----- Provided records

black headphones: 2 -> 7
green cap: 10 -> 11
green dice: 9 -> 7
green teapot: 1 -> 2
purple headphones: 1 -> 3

----------

# Required action
Print each record from the listing above exactly as it was given.

# Response to this task
black headphones: 2 -> 7
green cap: 10 -> 11
green dice: 9 -> 7
green teapot: 1 -> 2
purple headphones: 1 -> 3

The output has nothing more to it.